### TASK DIRECTIONS
Return all of the data exactly, omitting any images.

### TASK DATA
========
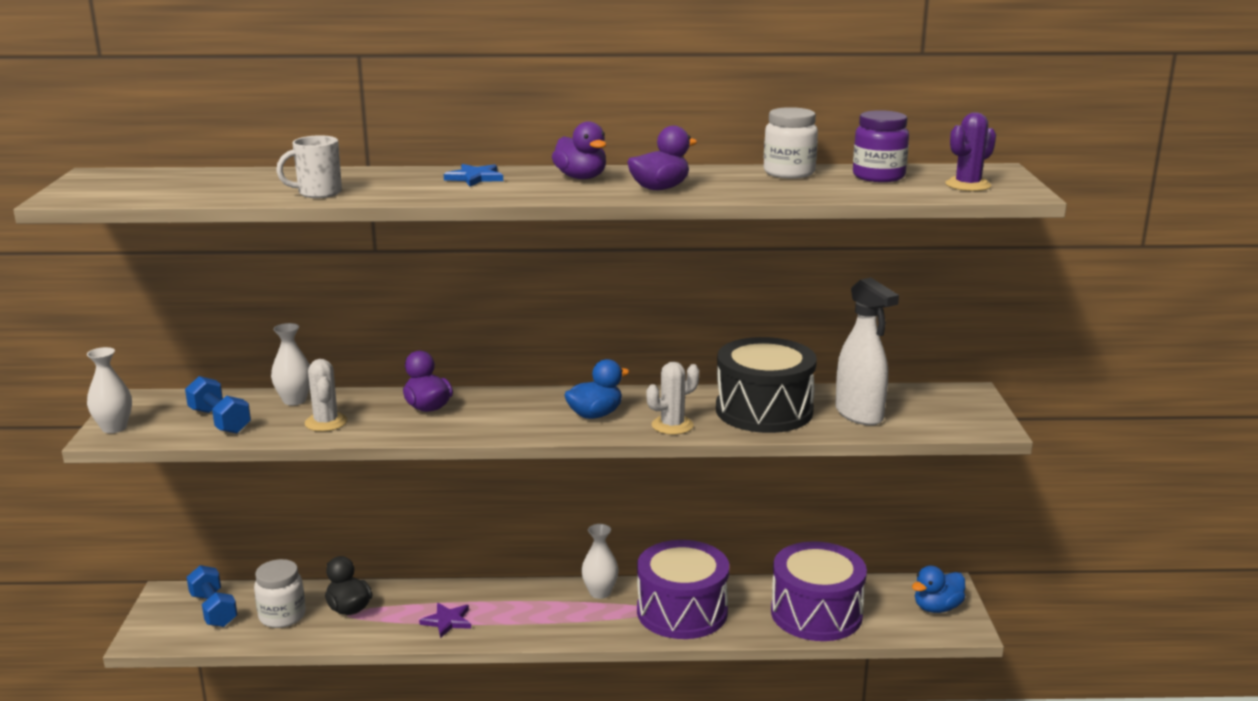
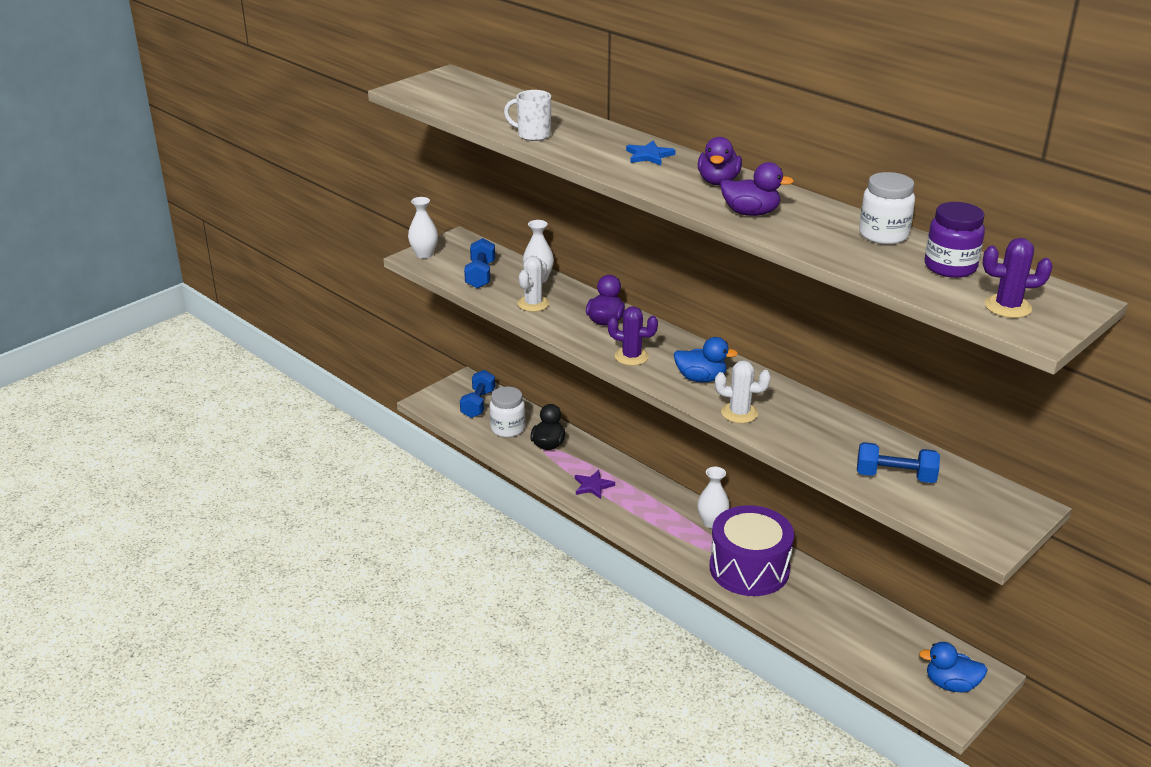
camera: 45 degrees right, 10 degrees up
black drum [716,337,817,433] -> none
purple drum [771,541,867,641] -> none
white spray bottle [835,278,899,426] -> blue dumbbell [857,442,940,483]
none -> purple cactus [608,306,658,366]

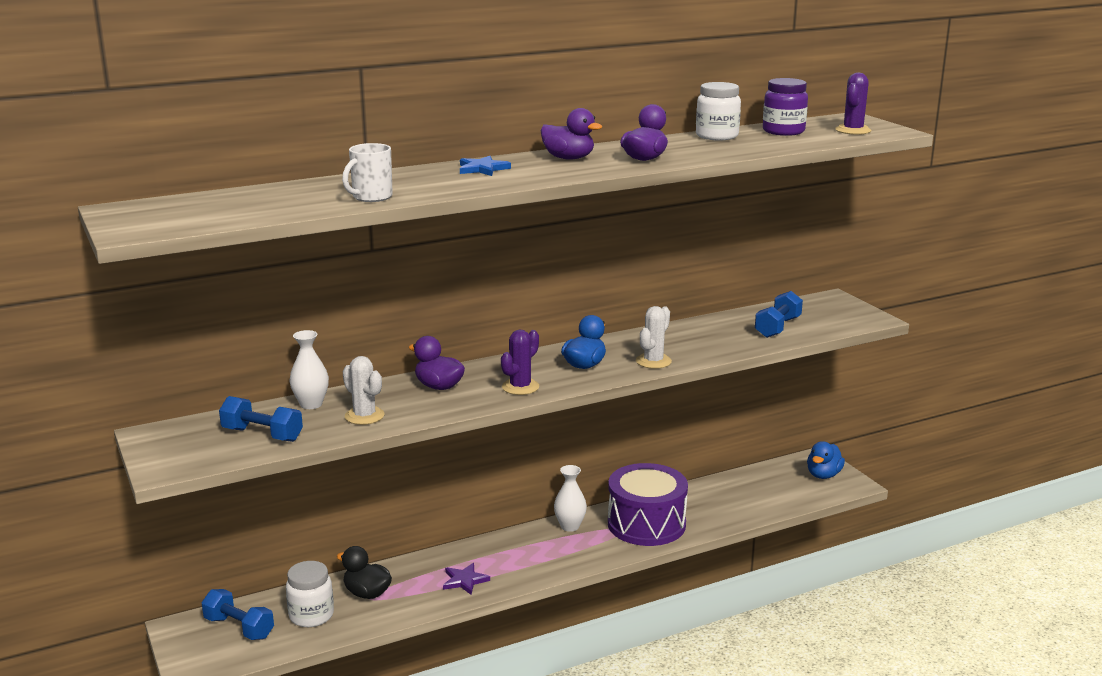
camera: 70 degrees left, 10 degrees down
white vase [408,197,438,259] -> none

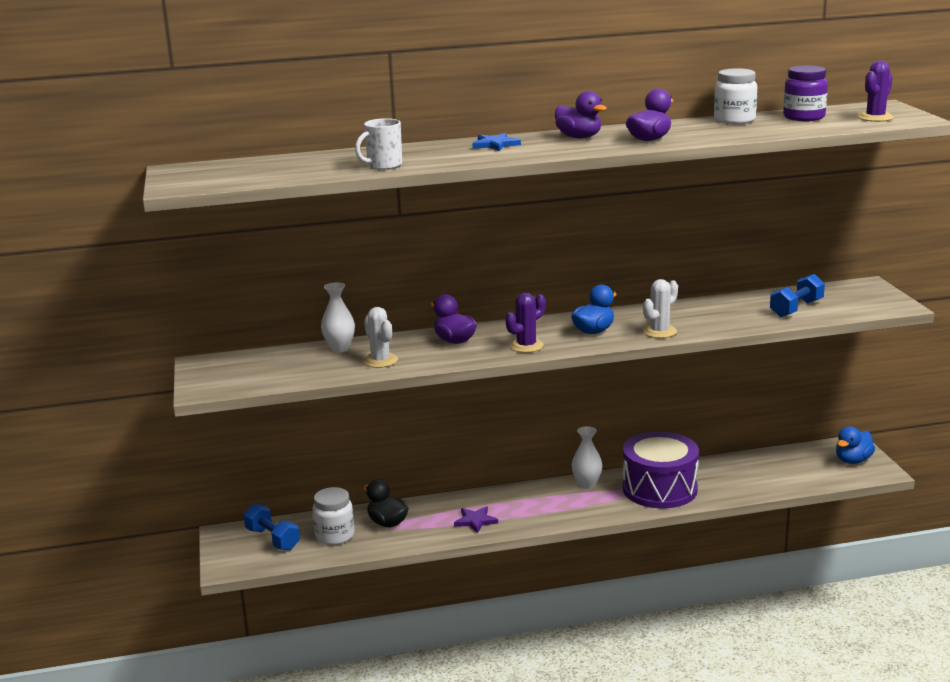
camera: 15 degrees right, 0 degrees up
blue dumbbell [219,396,303,442] -> none

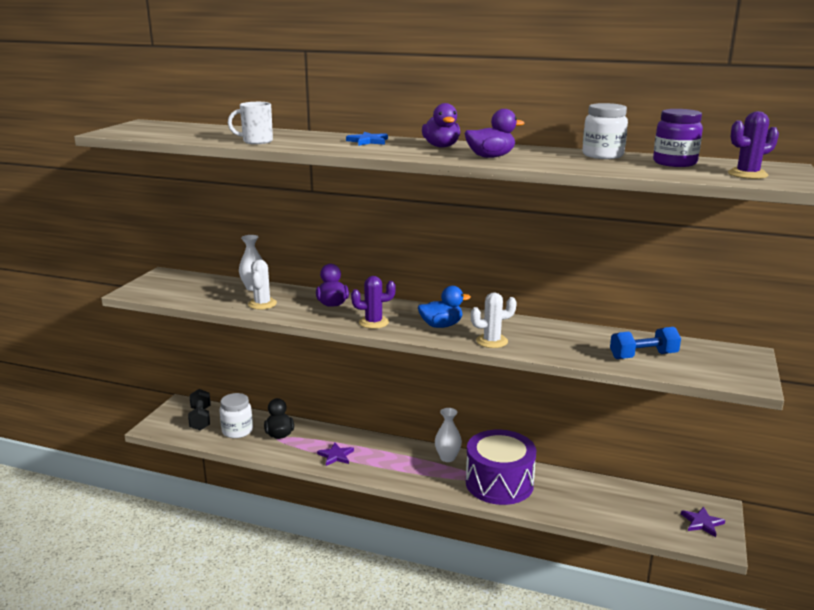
camera: 30 degrees right, 0 degrees up
blue dumbbell [244,504,300,550] -> black dumbbell [188,389,210,431]
blue duck [836,426,875,464] -> purple star [681,507,725,537]

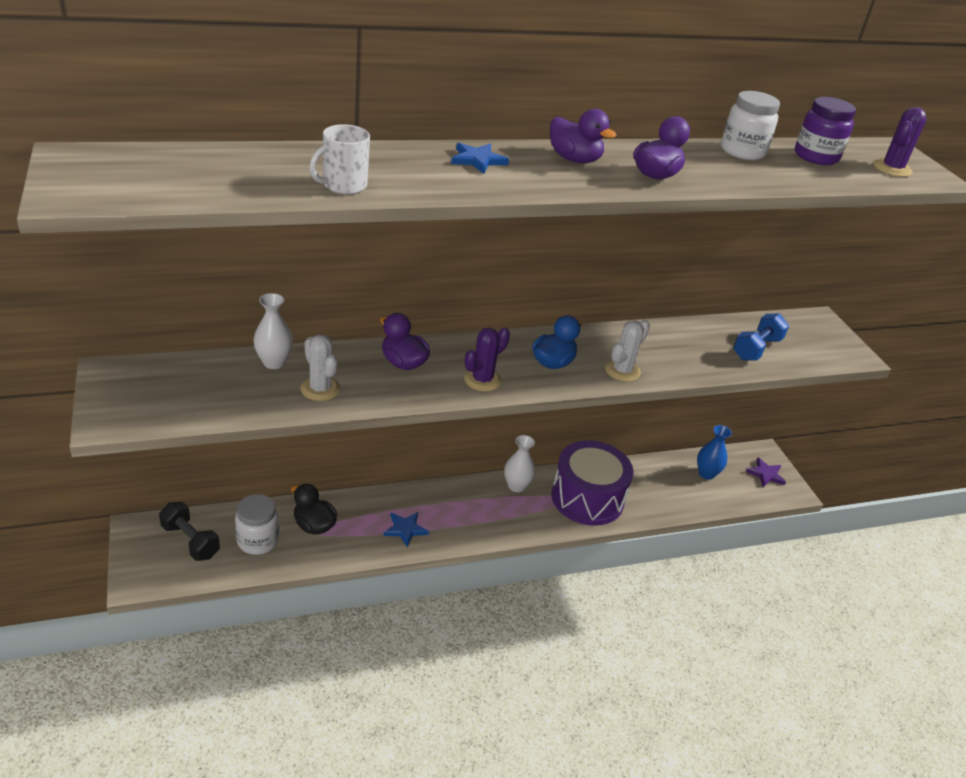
camera: 40 degrees left, 15 degrees up
purple star [317,442,354,466] -> blue star [383,512,429,547]
none -> blue vase [697,425,732,480]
========
### COMPLETED EXERCISE
camera: 45 degrees right, 10 degrees up
black drum [716,337,817,433] -> none
purple drum [771,541,867,641] -> none
white spray bottle [835,278,899,426] -> blue dumbbell [857,442,940,483]
none -> purple cactus [608,306,658,366]

camera: 70 degrees left, 10 degrees down
white vase [408,197,438,259] -> none

camera: 15 degrees right, 0 degrees up
blue dumbbell [219,396,303,442] -> none

camera: 30 degrees right, 0 degrees up
blue dumbbell [244,504,300,550] -> black dumbbell [188,389,210,431]
blue duck [836,426,875,464] -> purple star [681,507,725,537]

camera: 40 degrees left, 15 degrees up
purple star [317,442,354,466] -> blue star [383,512,429,547]
none -> blue vase [697,425,732,480]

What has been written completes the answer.